▶ **Revision tracking records**
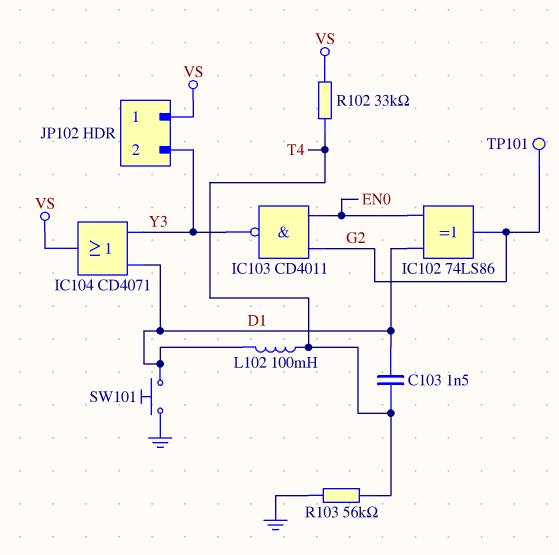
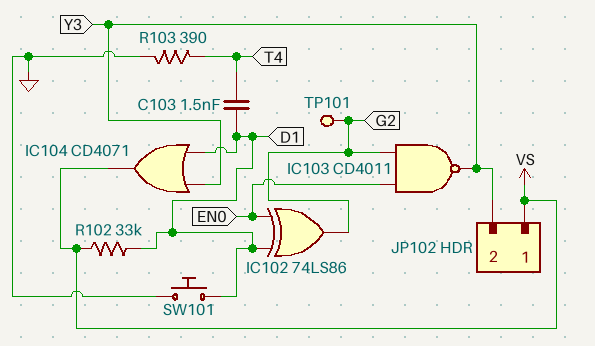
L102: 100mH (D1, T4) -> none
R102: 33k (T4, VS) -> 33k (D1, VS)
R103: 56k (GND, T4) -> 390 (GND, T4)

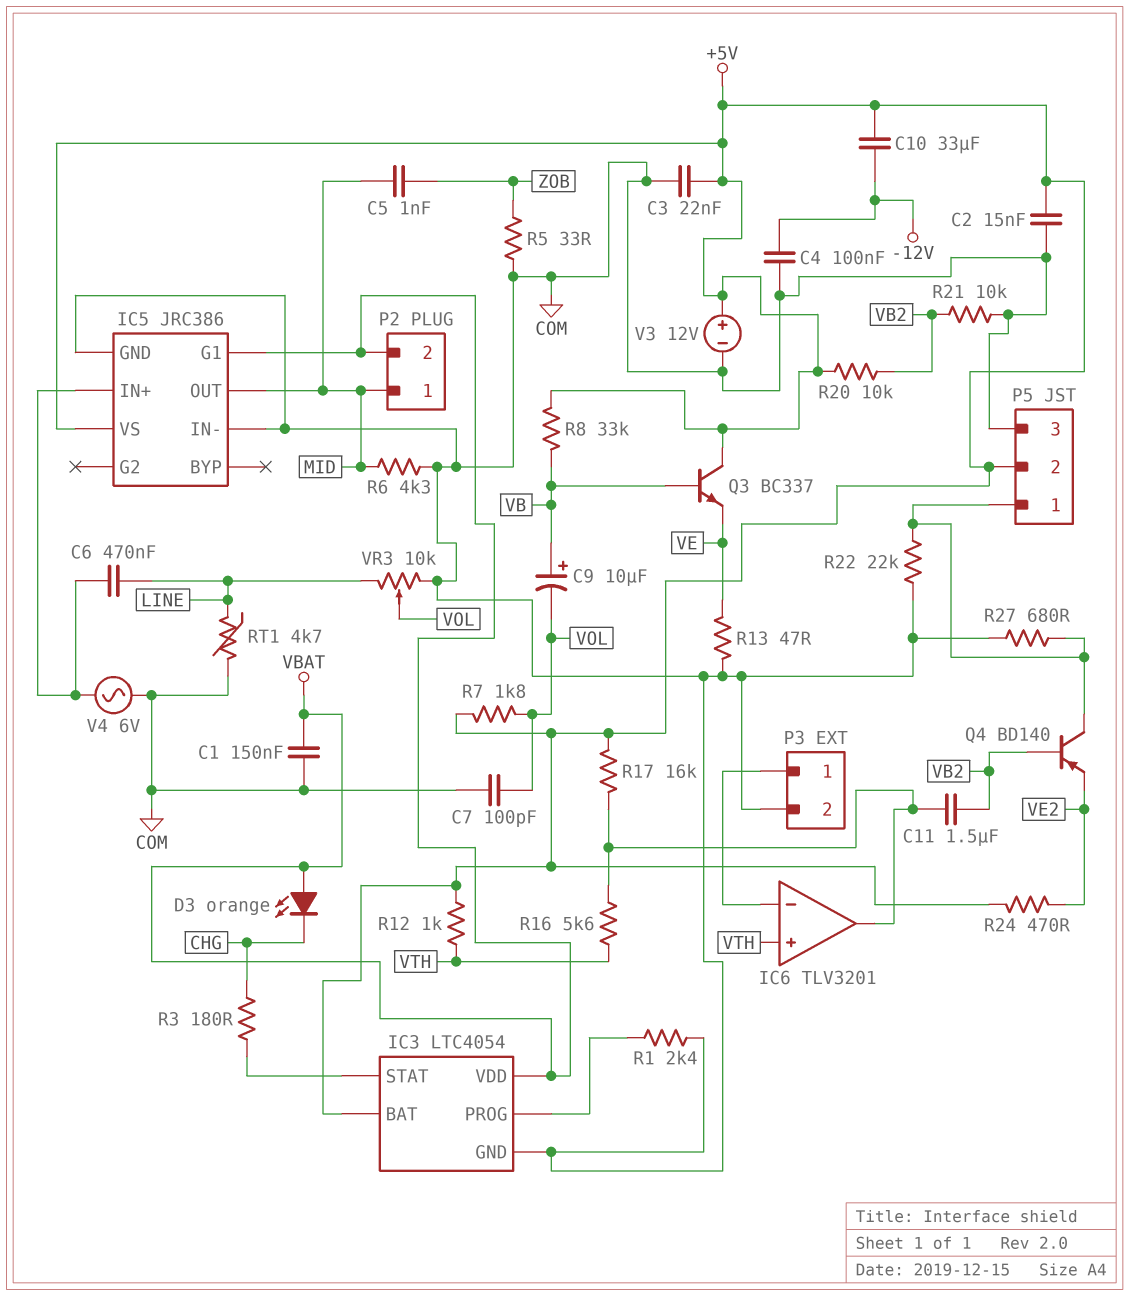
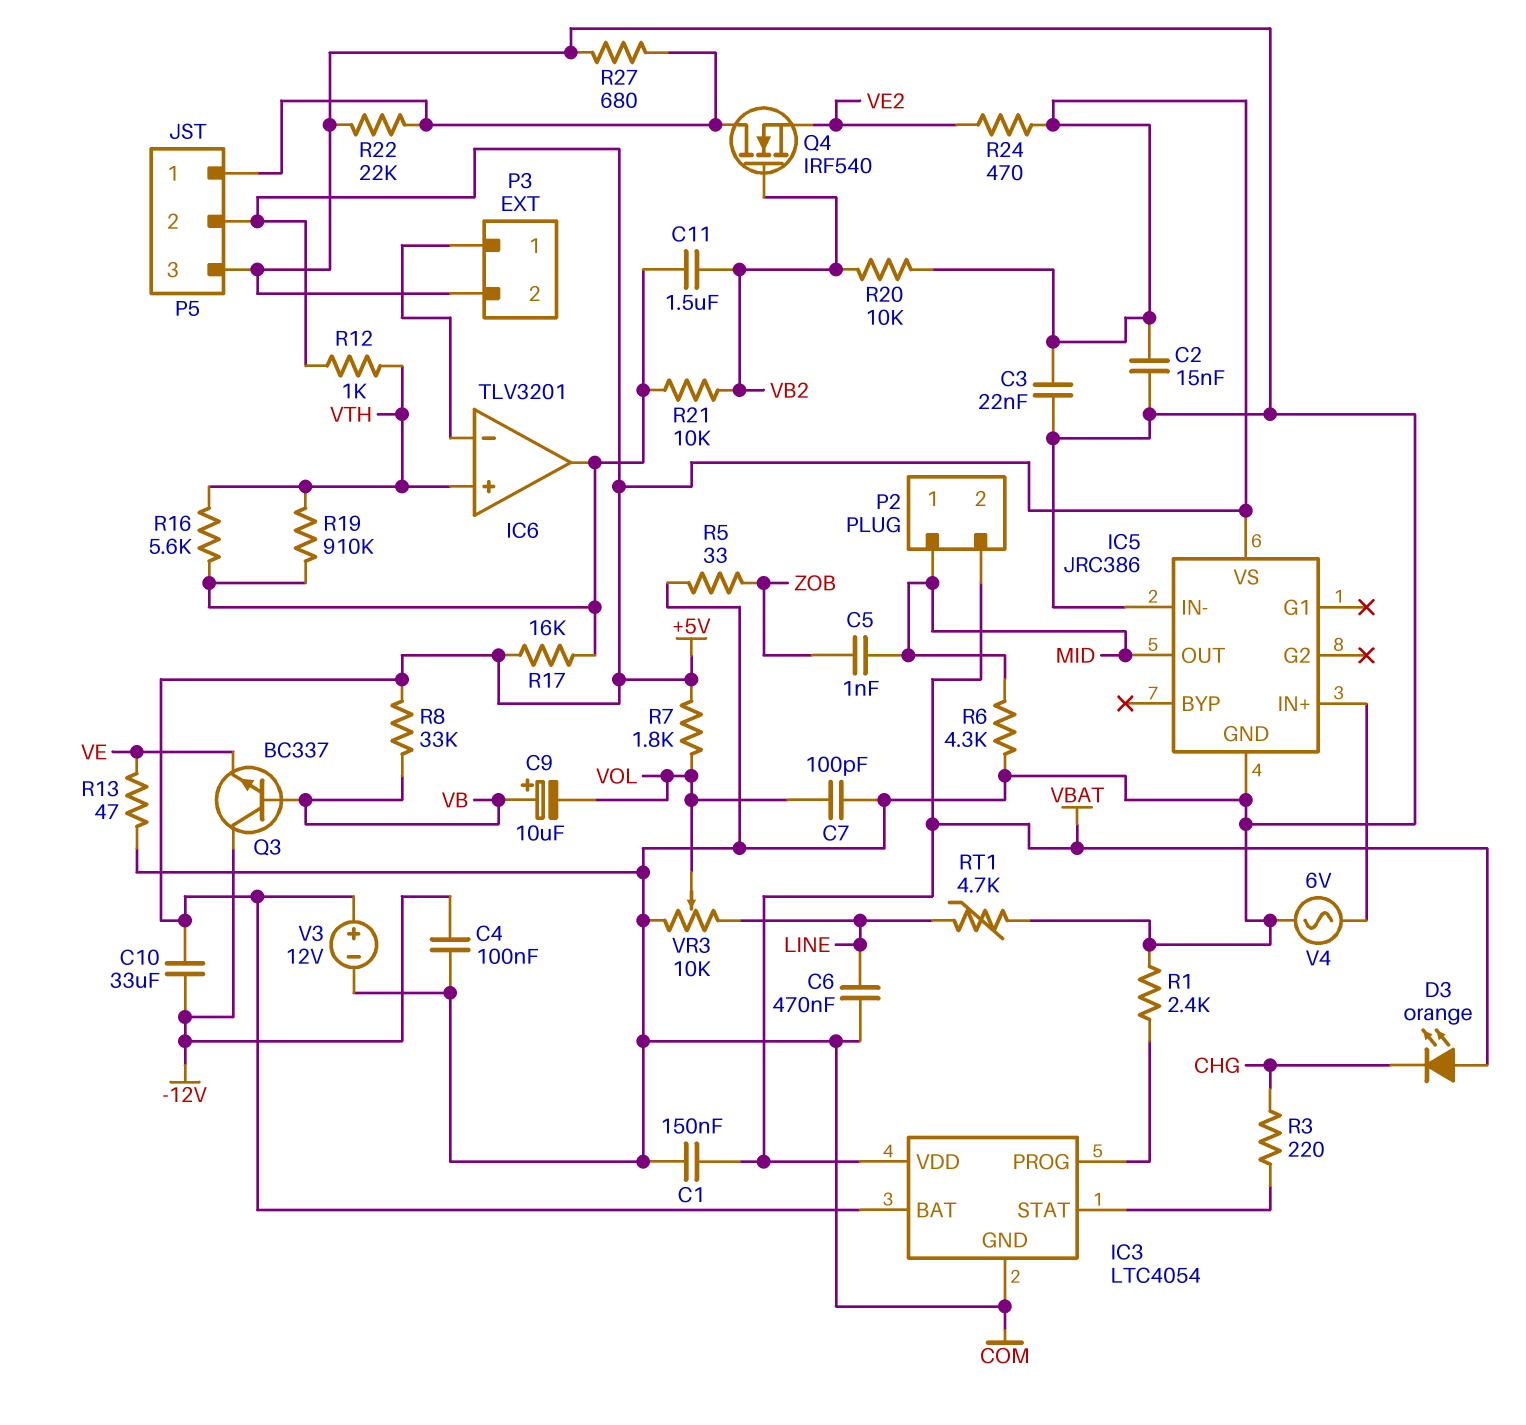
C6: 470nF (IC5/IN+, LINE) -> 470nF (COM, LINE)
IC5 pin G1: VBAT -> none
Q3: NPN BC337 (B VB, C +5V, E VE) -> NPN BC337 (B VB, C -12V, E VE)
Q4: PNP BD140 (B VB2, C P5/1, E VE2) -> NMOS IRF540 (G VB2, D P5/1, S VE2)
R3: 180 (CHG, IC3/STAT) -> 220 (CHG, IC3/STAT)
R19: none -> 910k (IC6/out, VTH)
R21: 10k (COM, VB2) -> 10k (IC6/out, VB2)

▶ **Task objective**
The entries are to be transcribed word for word, without their images.

▶ **Problem solution**
L102: 100mH (D1, T4) -> none
R102: 33k (T4, VS) -> 33k (D1, VS)
R103: 56k (GND, T4) -> 390 (GND, T4)

C6: 470nF (IC5/IN+, LINE) -> 470nF (COM, LINE)
IC5 pin G1: VBAT -> none
Q3: NPN BC337 (B VB, C +5V, E VE) -> NPN BC337 (B VB, C -12V, E VE)
Q4: PNP BD140 (B VB2, C P5/1, E VE2) -> NMOS IRF540 (G VB2, D P5/1, S VE2)
R3: 180 (CHG, IC3/STAT) -> 220 (CHG, IC3/STAT)
R19: none -> 910k (IC6/out, VTH)
R21: 10k (COM, VB2) -> 10k (IC6/out, VB2)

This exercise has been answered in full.